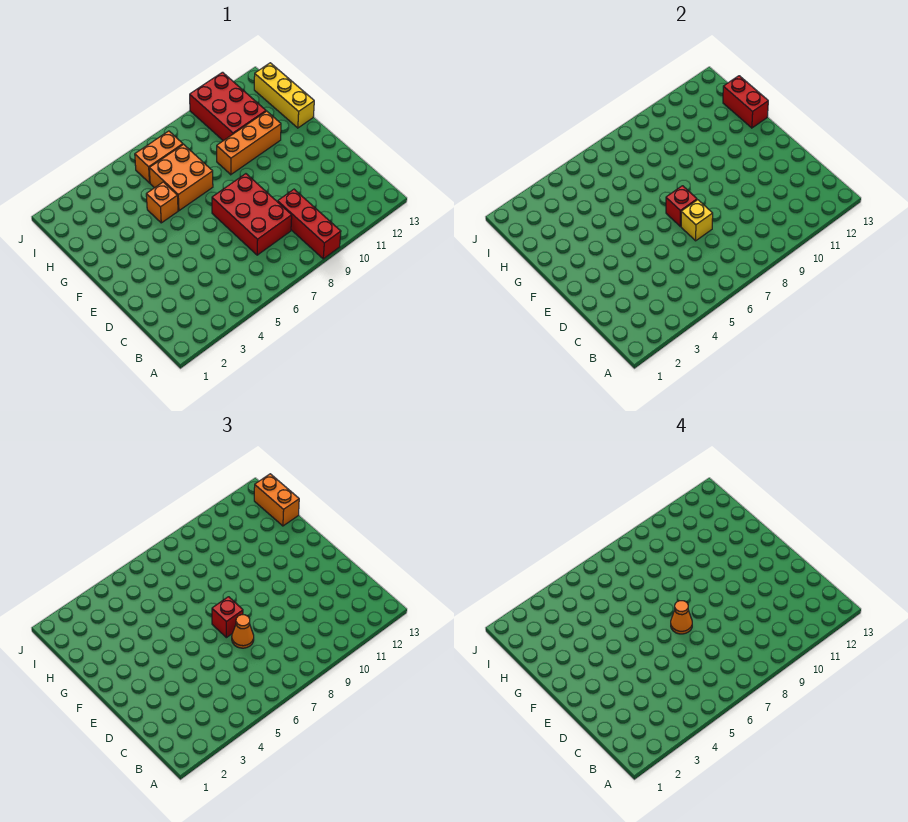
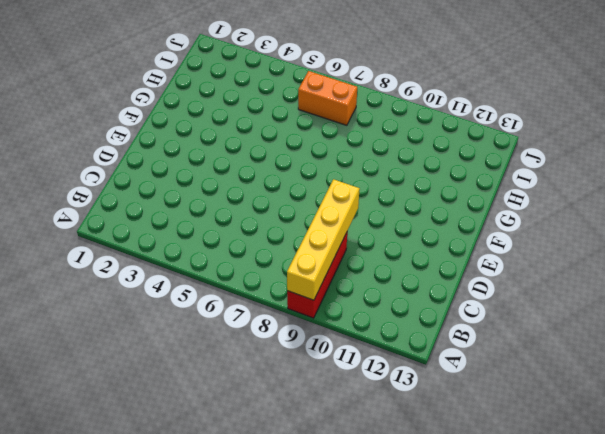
yellow brick A9:D9 level 2 -> none
none -> red brick C7:E8 level 1
none -> orange brick G5 level 1
none -> orange brick G6:H7 level 1

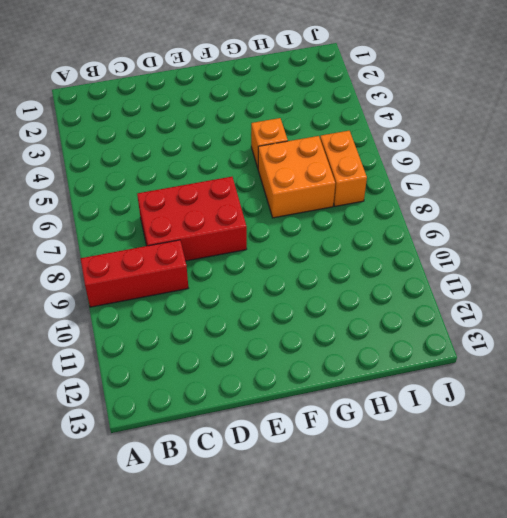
none -> orange brick G9:G11 level 1
none -> yellow brick G13:I13 level 1
none -> red brick H10:J11 level 1

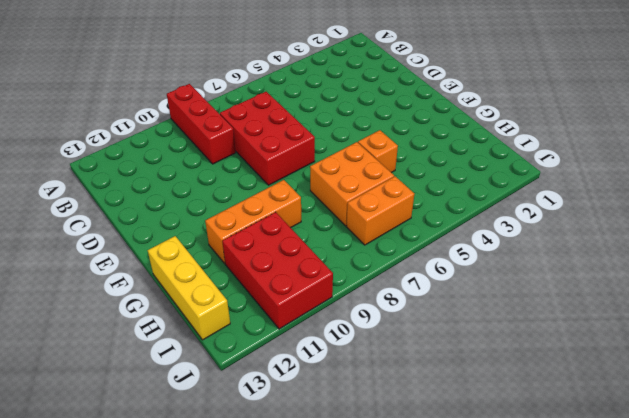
none -> yellow brick D7 level 2
none -> red brick E7 level 2
none -> red brick G13:H13 level 2

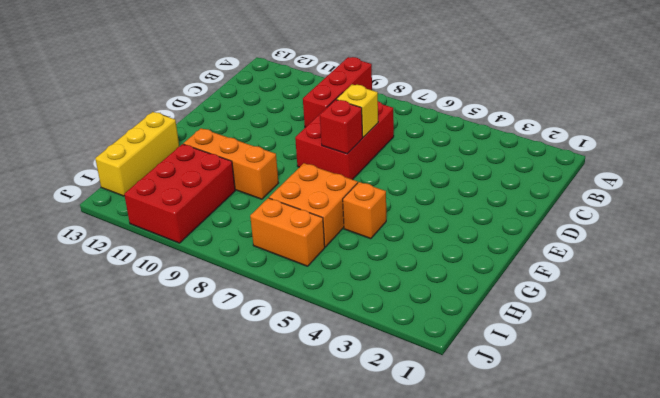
none -> red brick G13:H13 level 2
none -> orange cone D7 level 3
none -> red brick E7 level 3

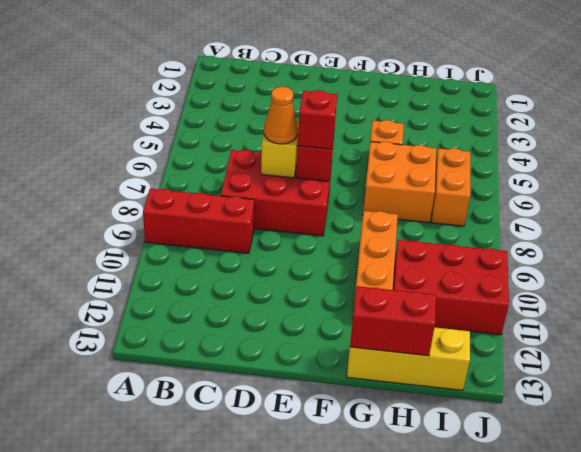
none -> orange brick H13:I13 level 3
none -> orange cone E7 level 4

Task prompt - How many lines in the records above contain the word "orange"? State that number and nothing more.

The completed task - 6